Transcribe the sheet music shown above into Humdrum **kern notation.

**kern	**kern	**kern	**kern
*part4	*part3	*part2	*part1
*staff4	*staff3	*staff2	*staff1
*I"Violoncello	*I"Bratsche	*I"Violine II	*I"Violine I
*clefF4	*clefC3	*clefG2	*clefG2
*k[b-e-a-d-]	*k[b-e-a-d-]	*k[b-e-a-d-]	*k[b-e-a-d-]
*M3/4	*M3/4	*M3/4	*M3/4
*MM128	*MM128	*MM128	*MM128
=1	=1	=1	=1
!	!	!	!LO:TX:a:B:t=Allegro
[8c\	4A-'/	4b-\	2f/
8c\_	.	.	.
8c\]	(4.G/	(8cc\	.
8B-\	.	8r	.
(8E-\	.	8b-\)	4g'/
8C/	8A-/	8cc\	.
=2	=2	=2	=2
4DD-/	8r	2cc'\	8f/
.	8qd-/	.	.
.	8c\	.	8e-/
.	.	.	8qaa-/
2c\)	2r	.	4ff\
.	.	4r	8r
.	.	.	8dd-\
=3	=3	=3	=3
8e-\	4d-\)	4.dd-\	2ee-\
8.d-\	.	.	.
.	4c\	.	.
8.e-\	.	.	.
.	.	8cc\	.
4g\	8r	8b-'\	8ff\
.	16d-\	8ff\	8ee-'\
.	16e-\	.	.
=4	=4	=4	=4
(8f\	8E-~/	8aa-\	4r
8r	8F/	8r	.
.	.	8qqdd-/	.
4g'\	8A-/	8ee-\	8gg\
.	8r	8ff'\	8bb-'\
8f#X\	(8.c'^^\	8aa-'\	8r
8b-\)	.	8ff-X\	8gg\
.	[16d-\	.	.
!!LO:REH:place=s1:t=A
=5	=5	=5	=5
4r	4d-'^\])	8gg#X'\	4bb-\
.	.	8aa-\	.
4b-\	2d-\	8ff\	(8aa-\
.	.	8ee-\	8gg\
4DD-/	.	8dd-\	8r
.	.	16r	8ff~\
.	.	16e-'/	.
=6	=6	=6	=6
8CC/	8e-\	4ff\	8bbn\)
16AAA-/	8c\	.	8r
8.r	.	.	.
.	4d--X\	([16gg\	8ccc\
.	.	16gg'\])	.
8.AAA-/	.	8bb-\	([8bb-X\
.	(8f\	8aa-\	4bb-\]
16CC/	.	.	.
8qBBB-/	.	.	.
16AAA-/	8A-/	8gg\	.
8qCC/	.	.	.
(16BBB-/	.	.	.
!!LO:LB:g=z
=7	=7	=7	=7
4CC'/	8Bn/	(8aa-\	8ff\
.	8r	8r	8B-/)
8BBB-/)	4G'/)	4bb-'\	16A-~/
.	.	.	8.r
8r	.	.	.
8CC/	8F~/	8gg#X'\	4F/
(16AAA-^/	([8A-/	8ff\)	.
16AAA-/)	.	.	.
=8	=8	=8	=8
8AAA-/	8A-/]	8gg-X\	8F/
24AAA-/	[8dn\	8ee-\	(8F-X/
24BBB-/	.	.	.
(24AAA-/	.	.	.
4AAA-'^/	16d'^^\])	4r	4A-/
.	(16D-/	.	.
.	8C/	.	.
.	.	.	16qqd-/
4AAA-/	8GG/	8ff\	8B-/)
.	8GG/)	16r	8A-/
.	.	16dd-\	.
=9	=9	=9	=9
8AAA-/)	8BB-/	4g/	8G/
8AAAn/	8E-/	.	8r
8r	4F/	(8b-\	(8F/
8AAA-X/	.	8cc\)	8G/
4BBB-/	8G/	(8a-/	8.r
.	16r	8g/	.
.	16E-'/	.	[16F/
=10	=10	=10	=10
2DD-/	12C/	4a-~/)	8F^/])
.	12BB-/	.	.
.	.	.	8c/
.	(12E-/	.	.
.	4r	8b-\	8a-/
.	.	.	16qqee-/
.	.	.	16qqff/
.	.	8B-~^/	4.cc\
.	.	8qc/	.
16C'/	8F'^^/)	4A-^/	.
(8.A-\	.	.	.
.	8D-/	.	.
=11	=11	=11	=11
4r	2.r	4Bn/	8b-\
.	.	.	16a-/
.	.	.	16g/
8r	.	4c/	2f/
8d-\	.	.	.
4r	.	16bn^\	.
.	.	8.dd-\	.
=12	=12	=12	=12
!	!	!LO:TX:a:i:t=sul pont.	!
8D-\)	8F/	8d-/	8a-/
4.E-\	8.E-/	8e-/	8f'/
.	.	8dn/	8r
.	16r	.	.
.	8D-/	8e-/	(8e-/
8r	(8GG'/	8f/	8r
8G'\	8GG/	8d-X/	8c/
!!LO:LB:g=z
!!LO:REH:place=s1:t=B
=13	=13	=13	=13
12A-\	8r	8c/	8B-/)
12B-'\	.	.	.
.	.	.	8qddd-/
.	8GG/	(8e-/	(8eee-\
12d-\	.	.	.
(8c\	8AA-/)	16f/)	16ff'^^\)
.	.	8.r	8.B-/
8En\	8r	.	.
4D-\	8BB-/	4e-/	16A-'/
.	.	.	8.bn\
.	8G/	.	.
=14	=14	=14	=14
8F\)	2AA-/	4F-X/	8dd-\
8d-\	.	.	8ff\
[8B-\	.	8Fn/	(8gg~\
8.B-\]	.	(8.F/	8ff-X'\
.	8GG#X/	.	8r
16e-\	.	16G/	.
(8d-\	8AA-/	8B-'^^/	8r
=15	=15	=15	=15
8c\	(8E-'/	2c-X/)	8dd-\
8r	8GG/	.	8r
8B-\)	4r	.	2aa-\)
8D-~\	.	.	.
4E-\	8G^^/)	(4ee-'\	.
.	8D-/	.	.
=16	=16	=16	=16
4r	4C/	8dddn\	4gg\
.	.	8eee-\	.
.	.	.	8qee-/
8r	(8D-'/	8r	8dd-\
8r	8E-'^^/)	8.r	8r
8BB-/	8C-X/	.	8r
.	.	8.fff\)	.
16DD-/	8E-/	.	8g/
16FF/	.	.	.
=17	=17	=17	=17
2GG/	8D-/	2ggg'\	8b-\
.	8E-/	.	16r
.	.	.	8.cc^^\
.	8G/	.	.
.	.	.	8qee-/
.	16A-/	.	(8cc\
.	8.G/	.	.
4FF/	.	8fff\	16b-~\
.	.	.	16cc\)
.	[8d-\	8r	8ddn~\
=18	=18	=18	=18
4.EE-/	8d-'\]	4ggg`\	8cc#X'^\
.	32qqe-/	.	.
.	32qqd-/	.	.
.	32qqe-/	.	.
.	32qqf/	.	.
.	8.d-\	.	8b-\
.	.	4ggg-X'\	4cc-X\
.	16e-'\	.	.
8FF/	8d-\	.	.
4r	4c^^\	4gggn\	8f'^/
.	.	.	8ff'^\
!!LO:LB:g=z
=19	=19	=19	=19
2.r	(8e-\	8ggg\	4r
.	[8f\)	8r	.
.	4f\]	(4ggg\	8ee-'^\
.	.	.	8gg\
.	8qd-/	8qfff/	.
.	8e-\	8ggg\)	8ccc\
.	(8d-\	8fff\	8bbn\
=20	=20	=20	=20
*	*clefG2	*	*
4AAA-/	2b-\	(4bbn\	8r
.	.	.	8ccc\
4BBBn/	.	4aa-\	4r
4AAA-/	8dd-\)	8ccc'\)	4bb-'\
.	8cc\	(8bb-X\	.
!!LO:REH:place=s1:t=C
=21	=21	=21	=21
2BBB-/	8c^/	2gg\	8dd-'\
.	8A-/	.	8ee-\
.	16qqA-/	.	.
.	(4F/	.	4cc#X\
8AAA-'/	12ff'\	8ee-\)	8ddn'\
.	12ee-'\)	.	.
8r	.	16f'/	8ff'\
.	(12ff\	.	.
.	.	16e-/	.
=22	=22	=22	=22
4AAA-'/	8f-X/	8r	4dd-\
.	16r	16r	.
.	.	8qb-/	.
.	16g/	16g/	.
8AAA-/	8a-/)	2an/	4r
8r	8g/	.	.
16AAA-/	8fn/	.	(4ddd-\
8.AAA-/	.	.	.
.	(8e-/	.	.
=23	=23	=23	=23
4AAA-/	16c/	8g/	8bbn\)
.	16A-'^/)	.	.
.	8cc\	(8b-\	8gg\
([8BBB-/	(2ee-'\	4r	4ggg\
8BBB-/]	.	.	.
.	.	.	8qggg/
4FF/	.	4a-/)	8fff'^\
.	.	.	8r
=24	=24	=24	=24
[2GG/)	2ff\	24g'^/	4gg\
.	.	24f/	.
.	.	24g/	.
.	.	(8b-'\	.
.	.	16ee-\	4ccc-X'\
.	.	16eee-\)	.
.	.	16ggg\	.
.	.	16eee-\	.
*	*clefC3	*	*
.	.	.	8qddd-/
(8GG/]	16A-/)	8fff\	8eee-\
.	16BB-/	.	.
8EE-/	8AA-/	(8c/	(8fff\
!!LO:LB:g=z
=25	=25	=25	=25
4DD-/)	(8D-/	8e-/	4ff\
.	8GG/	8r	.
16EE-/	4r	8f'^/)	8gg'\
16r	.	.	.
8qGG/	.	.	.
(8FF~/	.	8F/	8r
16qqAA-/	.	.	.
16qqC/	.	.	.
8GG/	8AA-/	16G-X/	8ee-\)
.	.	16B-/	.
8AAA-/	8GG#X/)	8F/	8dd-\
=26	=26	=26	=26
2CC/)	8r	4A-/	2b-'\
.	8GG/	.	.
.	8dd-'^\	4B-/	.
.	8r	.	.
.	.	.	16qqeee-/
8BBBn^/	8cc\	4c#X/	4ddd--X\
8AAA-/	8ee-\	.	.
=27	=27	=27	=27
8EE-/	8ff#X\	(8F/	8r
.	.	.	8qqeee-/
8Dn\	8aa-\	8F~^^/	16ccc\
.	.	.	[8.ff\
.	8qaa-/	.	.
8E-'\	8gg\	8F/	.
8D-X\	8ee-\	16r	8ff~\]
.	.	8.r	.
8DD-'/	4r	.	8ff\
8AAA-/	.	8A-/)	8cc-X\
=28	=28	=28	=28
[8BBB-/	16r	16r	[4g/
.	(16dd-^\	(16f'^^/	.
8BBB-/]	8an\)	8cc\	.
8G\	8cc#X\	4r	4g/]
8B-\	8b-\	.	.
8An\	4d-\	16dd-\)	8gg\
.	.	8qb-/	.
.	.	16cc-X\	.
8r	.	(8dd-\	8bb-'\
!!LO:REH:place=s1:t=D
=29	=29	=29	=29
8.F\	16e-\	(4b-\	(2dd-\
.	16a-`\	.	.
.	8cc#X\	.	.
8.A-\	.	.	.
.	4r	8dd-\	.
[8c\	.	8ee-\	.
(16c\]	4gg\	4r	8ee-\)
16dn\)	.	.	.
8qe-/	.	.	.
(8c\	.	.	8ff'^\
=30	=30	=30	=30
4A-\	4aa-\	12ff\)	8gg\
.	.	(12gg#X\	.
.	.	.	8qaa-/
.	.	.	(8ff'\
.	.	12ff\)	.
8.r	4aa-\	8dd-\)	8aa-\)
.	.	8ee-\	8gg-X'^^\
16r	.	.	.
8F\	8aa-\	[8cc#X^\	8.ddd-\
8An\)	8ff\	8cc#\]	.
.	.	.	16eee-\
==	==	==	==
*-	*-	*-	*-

★ ★ ★

> Request: Tally the lines in the items that contain the string "place". Reply with the number alone.

> Exercise response: 4